== DATA PROVIDED ==

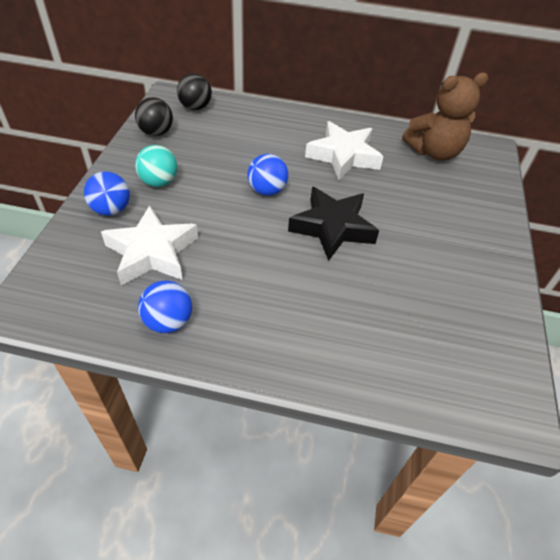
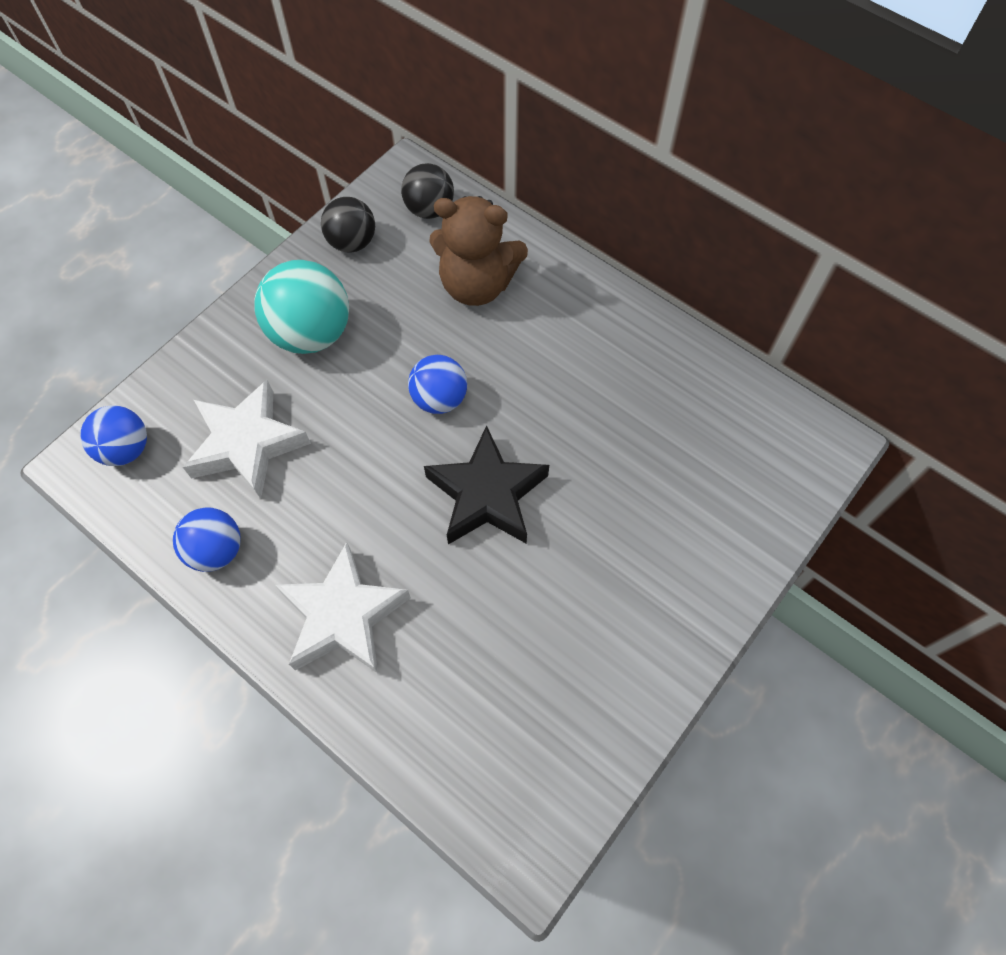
camera: 30 degrees right, 15 degrees up
(111, 209) = (234, 358): blue ball -> blue ball (126, 449)
(159, 182) = (311, 333): turquoise ball -> turquoise ball, size x1.60
(343, 156) = (584, 375): white star -> white star (343, 616)
(434, 152) = (729, 417): brown teddy bear -> brown teddy bear (477, 284)

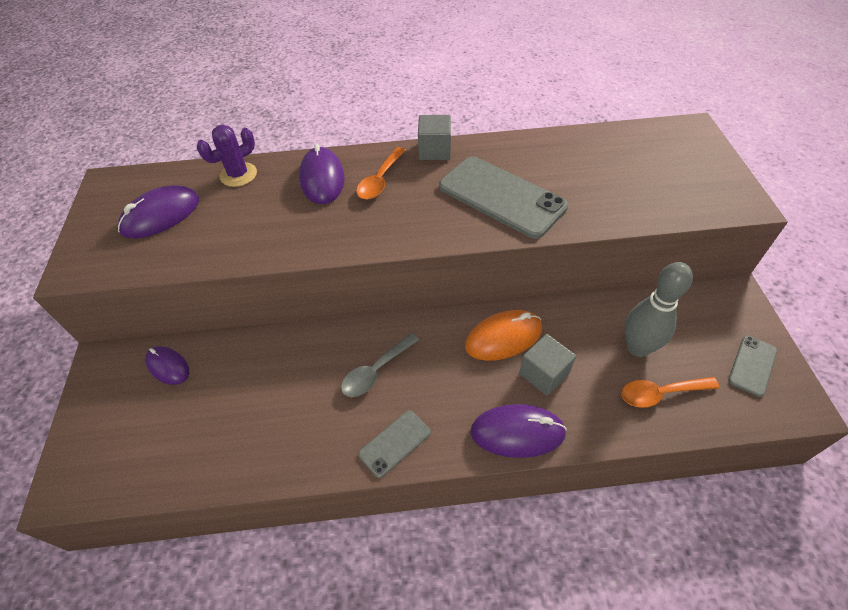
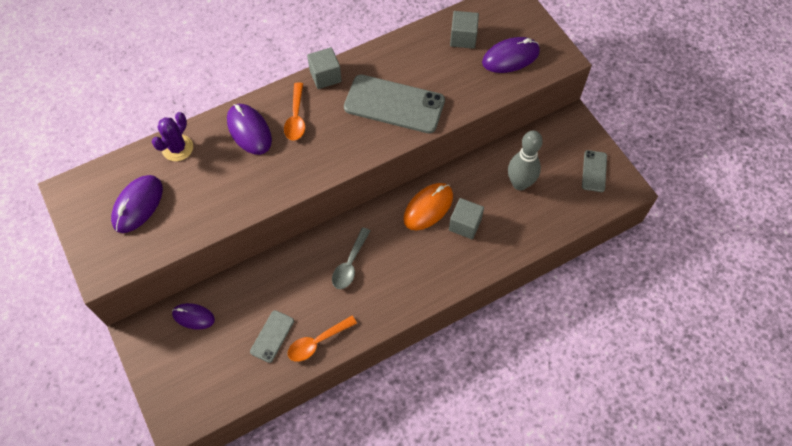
camera: 25 degrees left, 10 degrees up
(395, 443) = (386, 307): grey phone -> grey phone (272, 336)
(517, 432) = (462, 270): purple mouse -> purple mouse (510, 57)
(616, 153) = (463, 38): none -> grey cube
(660, 393) = (543, 211): orange spoon -> orange spoon (317, 342)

===

◆ WHAT YOU WILL DO ◆
Please output the listing above in full, exactly as given, without its images.

◆ FINISHED EXERCISE ◆
camera: 30 degrees right, 15 degrees up
(111, 209) = (234, 358): blue ball -> blue ball (126, 449)
(159, 182) = (311, 333): turquoise ball -> turquoise ball, size x1.60
(343, 156) = (584, 375): white star -> white star (343, 616)
(434, 152) = (729, 417): brown teddy bear -> brown teddy bear (477, 284)

camera: 25 degrees left, 10 degrees up
(395, 443) = (386, 307): grey phone -> grey phone (272, 336)
(517, 432) = (462, 270): purple mouse -> purple mouse (510, 57)
(616, 153) = (463, 38): none -> grey cube
(660, 393) = (543, 211): orange spoon -> orange spoon (317, 342)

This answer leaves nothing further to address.